DATA FOR ANALYSIS START
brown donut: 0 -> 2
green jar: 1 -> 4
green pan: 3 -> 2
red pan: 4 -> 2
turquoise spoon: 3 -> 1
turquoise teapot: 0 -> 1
DATA FOR ANALYSIS END
DATA FOR ANALYSIS START
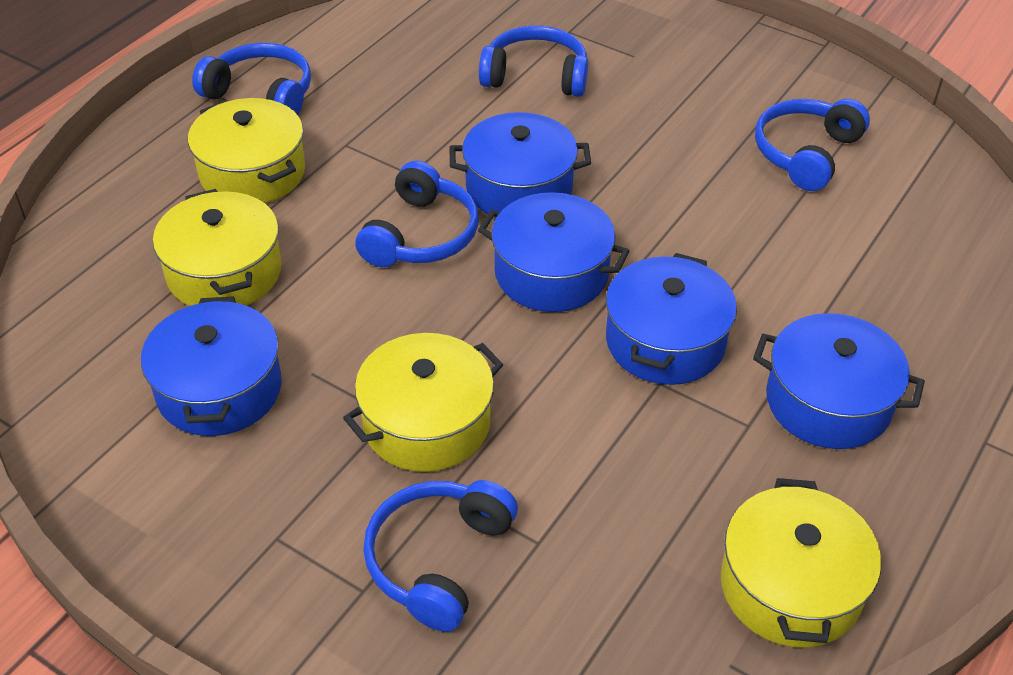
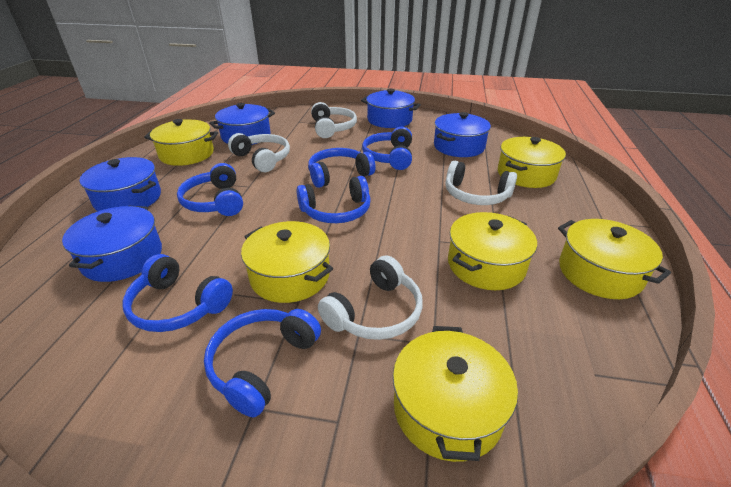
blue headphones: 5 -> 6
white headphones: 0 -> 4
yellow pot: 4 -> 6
DATA FOR ANALYSIS END
■ ACTIVITY:
Out of the data above, transcribe exactly and only the lines starting with the line that has "green pan: 3 -> 2" and going on through the line that has "turquoise teapot: 0 -> 1", both included.

■ TASK RESULT:
green pan: 3 -> 2
red pan: 4 -> 2
turquoise spoon: 3 -> 1
turquoise teapot: 0 -> 1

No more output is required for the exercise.